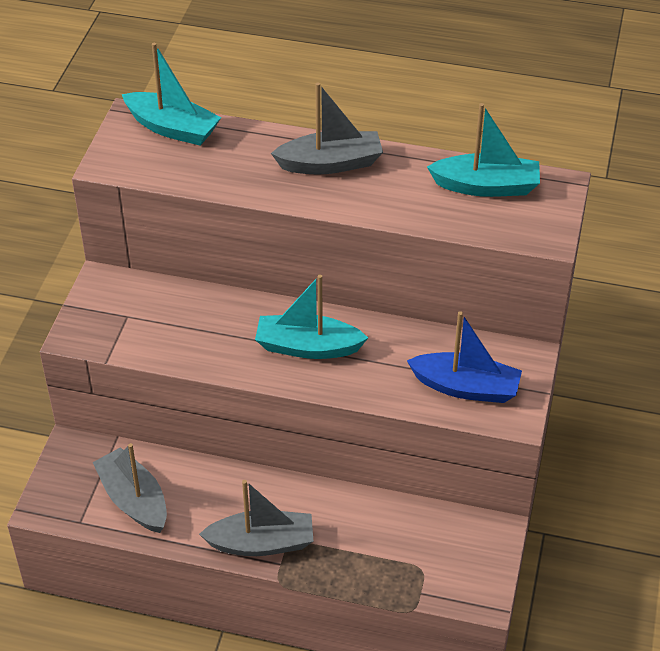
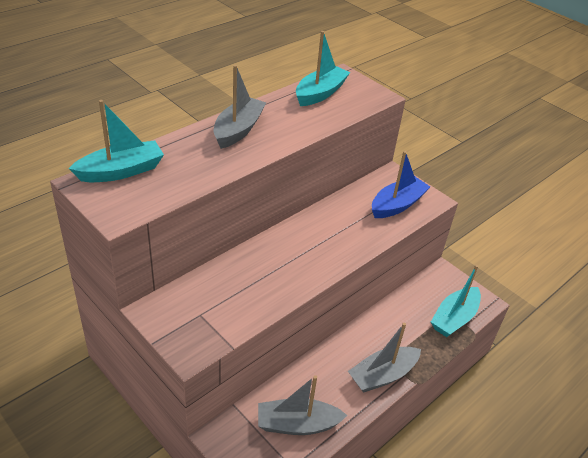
camera: 60 degrees left, 5 degrees down
grey boat [199,480,313,556] -> grey boat turned 150 degrees counterclockwise [348,323,421,393]
turquoise boat [255,275,368,359] -> turquoise boat moved to [431,265,481,337]

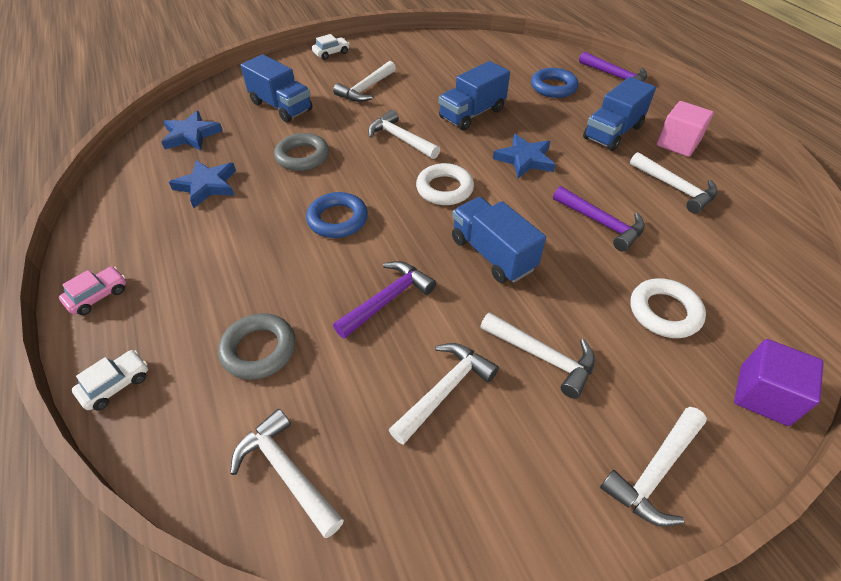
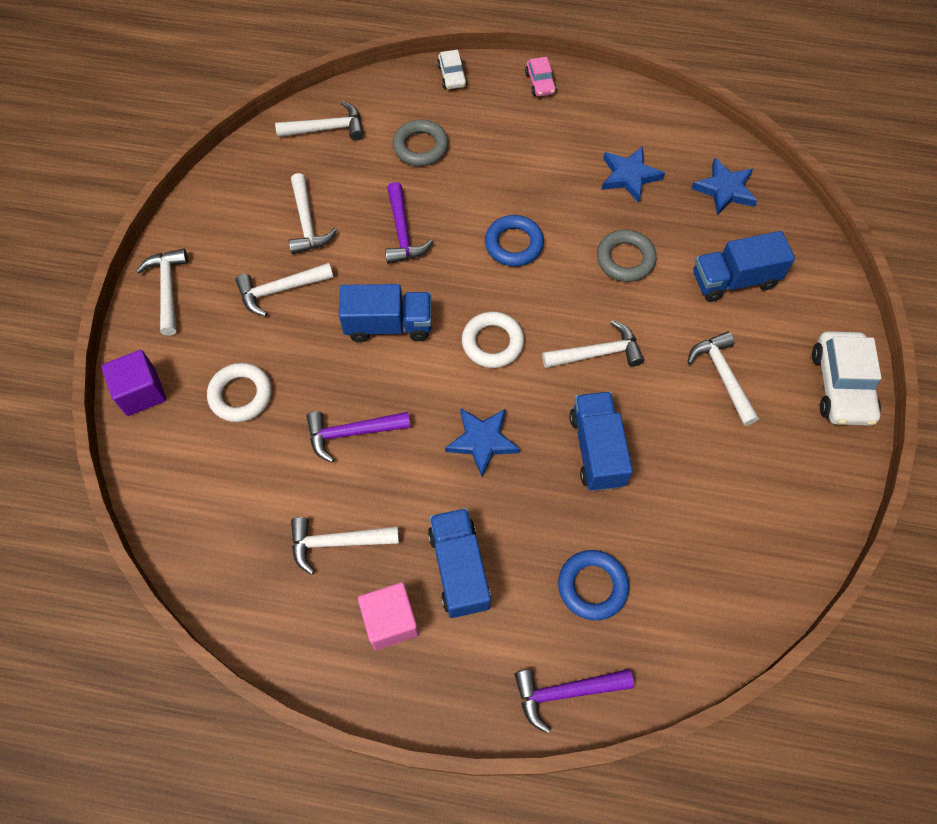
camera: 125 degrees right, 15 degrees up
white car [312,34,350,60] -> white car [812,331,882,426], size x1.88

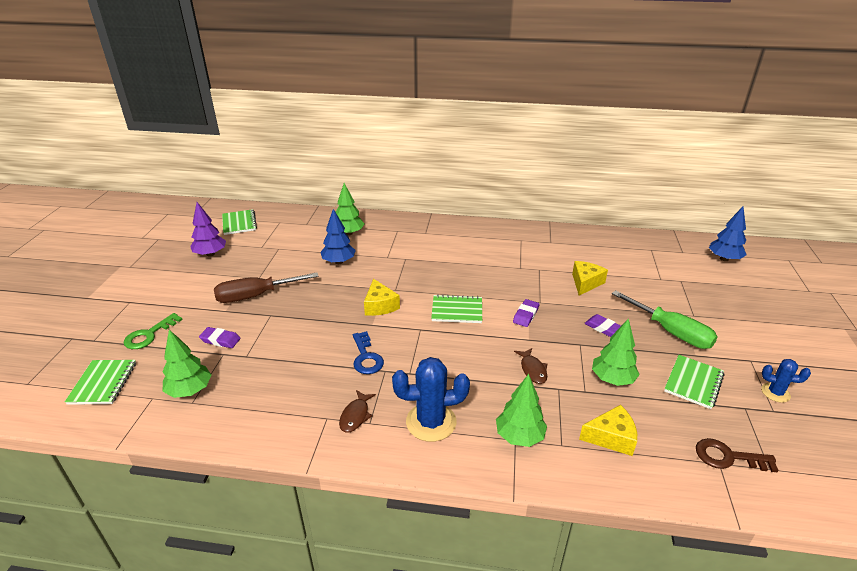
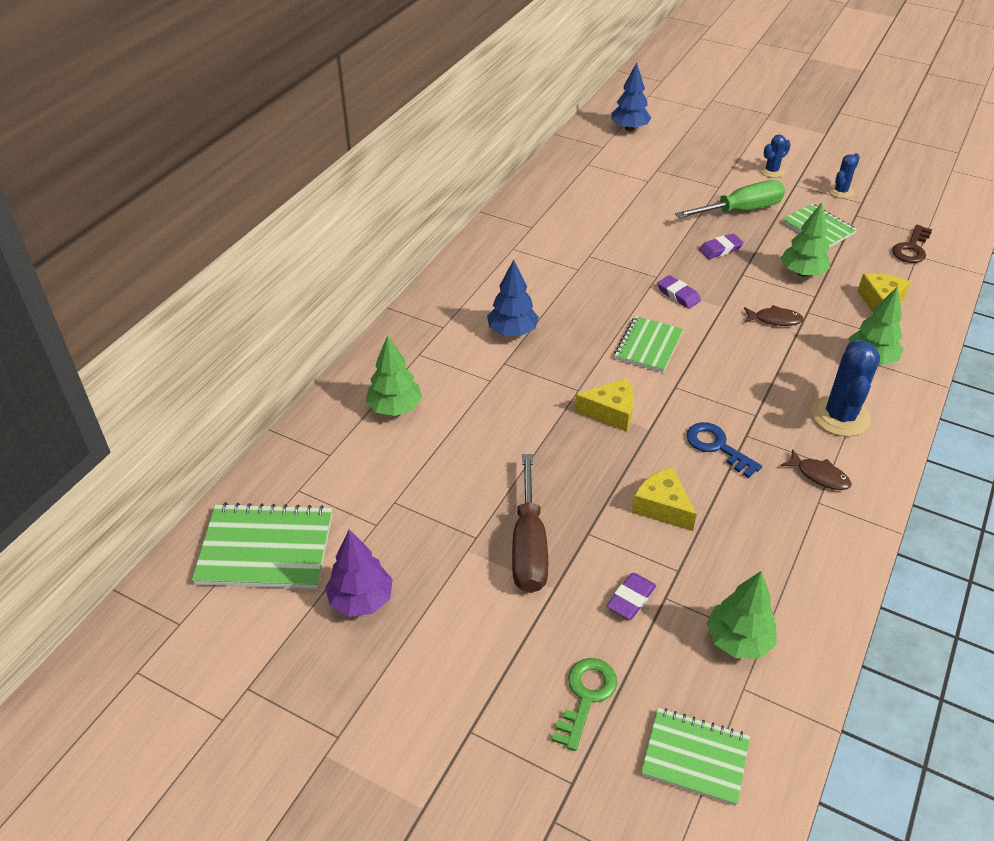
camera: 70 degrees left, 10 degrees up
green key [124,313,183,349] -> green key turned 120 degrees counterclockwise [552,658,617,751]
green notebook [222,209,257,235] -> green notebook [192,502,332,589], size x1.51
blue tree [320,209,356,264] -> blue tree moved to [487,260,539,336]
blue key [353,331,384,374] -> blue key turned 135 degrees counterclockwise [686,422,762,478]
yellow cheese [572,261,608,295] -> yellow cheese moved to [632,467,697,531]
none -> blue cactus [760,134,791,178]

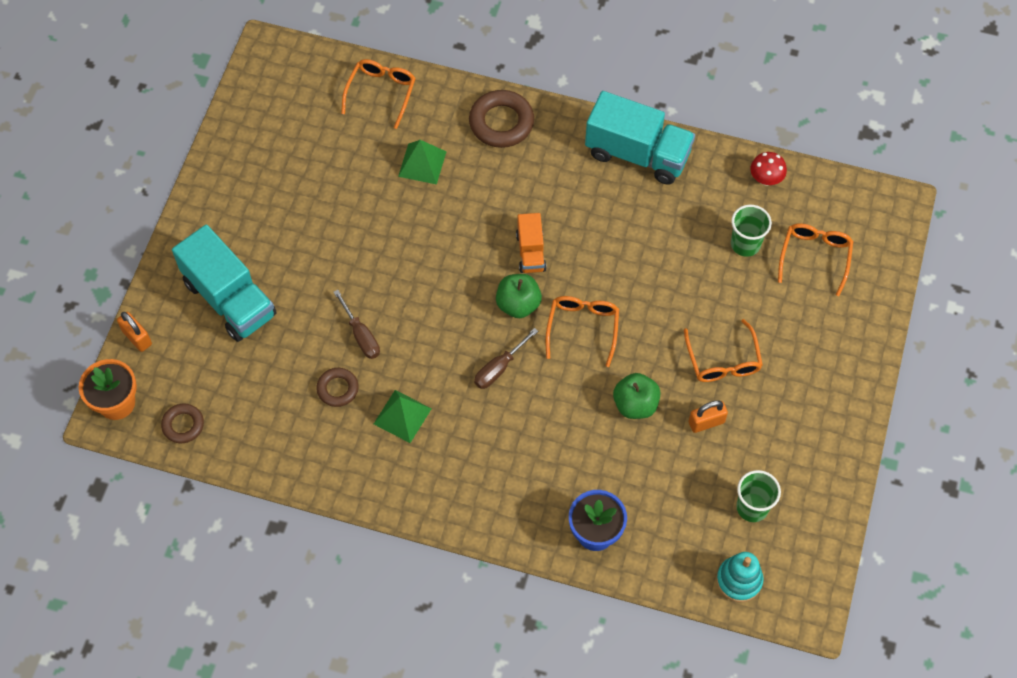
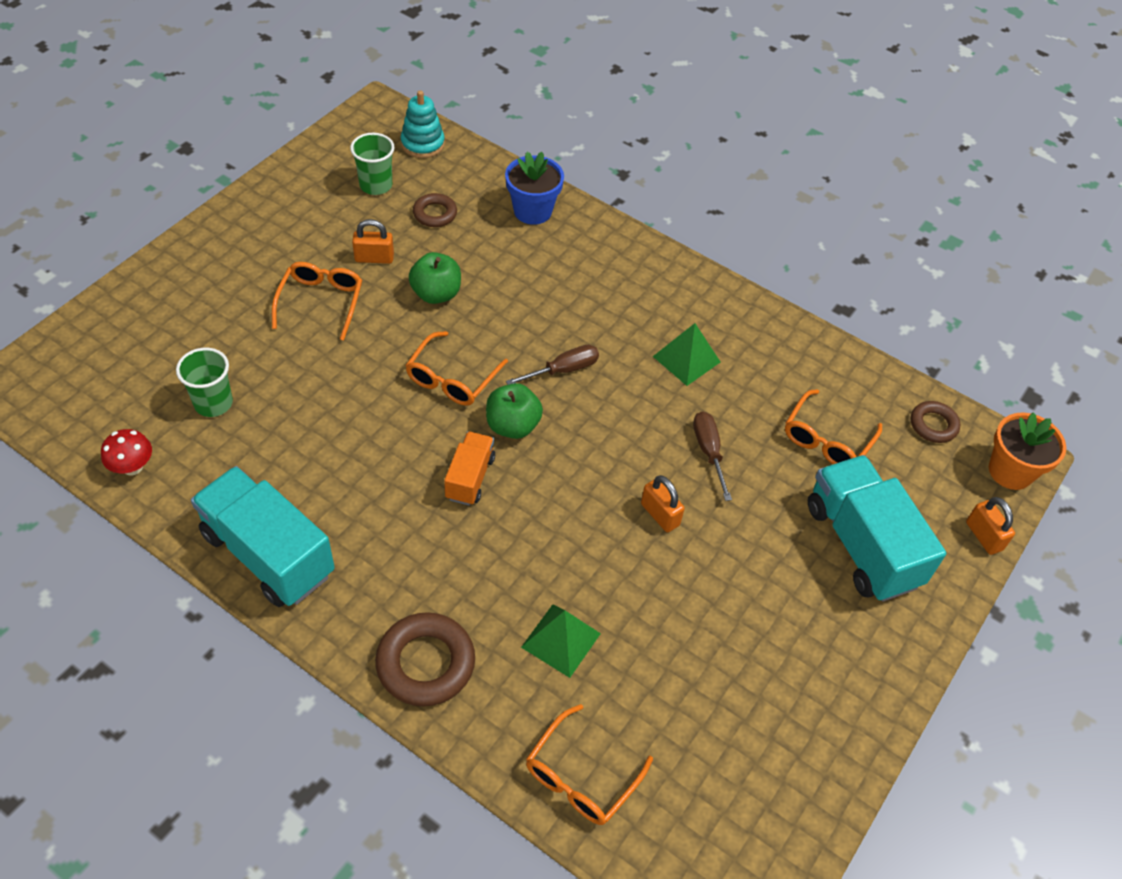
camera: 165 degrees left, 10 degrees down
brown ring [316,368,359,407] -> brown ring moved to [413,193,457,227]
orange glasses [778,223,853,296] -> orange glasses moved to [785,389,882,464]
none -> orange padlock [641,475,685,532]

##############################

Copy out each line of the data exactly as it reads; skip the pictures.

camera: 60 degrees left, 5 degrees down
grey boat [199,480,313,556] -> grey boat turned 150 degrees counterclockwise [348,323,421,393]
turquoise boat [255,275,368,359] -> turquoise boat moved to [431,265,481,337]

camera: 125 degrees right, 15 degrees up
white car [312,34,350,60] -> white car [812,331,882,426], size x1.88

camera: 70 degrees left, 10 degrees up
green key [124,313,183,349] -> green key turned 120 degrees counterclockwise [552,658,617,751]
green notebook [222,209,257,235] -> green notebook [192,502,332,589], size x1.51
blue tree [320,209,356,264] -> blue tree moved to [487,260,539,336]
blue key [353,331,384,374] -> blue key turned 135 degrees counterclockwise [686,422,762,478]
yellow cheese [572,261,608,295] -> yellow cheese moved to [632,467,697,531]
none -> blue cactus [760,134,791,178]

camera: 165 degrees left, 10 degrees down
brown ring [316,368,359,407] -> brown ring moved to [413,193,457,227]
orange glasses [778,223,853,296] -> orange glasses moved to [785,389,882,464]
none -> orange padlock [641,475,685,532]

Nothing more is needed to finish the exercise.